***** The input

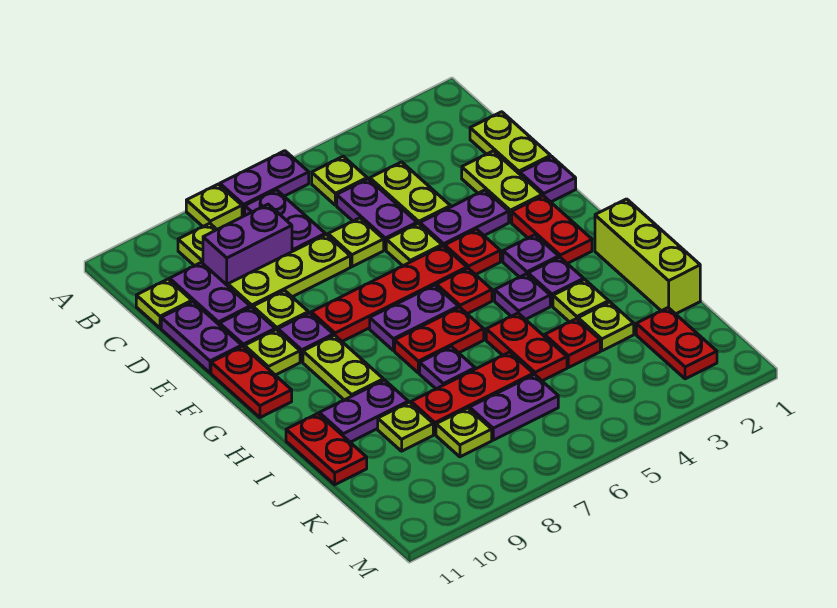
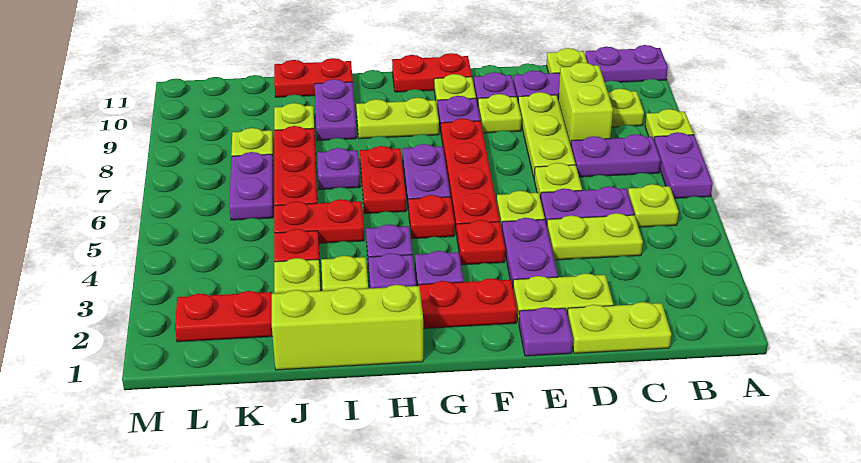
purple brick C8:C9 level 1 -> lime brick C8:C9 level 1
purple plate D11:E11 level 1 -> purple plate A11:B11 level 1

**********
***** The input

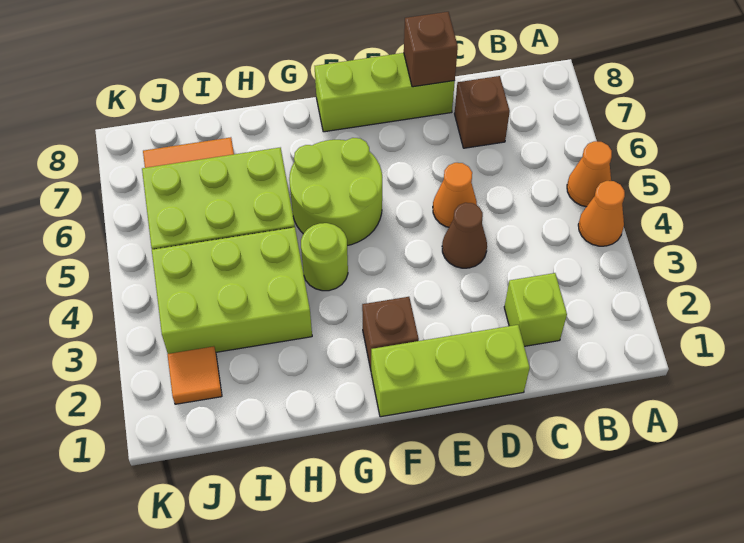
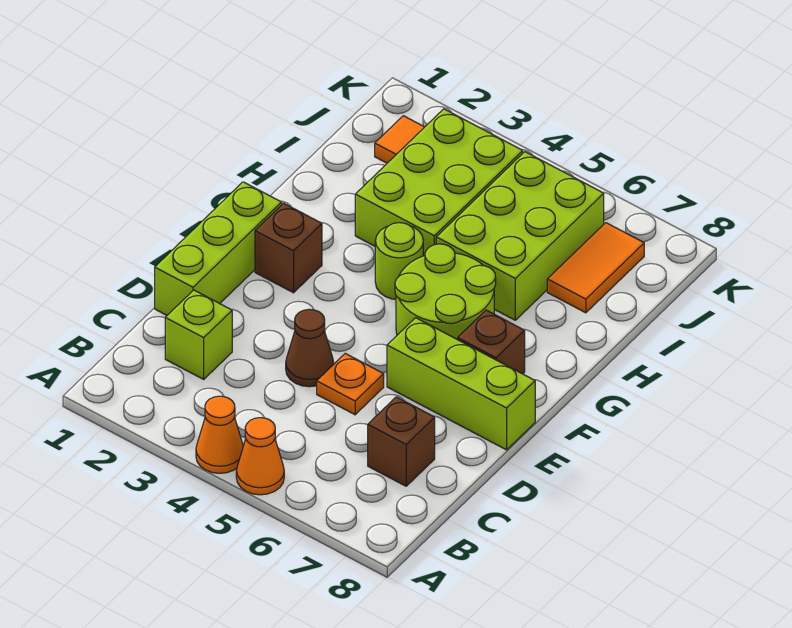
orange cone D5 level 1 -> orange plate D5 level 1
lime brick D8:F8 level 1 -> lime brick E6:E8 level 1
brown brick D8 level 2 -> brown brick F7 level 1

**********

> [What you will do] What is needed is an exact copy of the lines above, from the one containing "lime brick D8:F8" through the one containing "brown brick D8", with nothing added.

> [Solution for this task]
lime brick D8:F8 level 1 -> lime brick E6:E8 level 1
brown brick D8 level 2 -> brown brick F7 level 1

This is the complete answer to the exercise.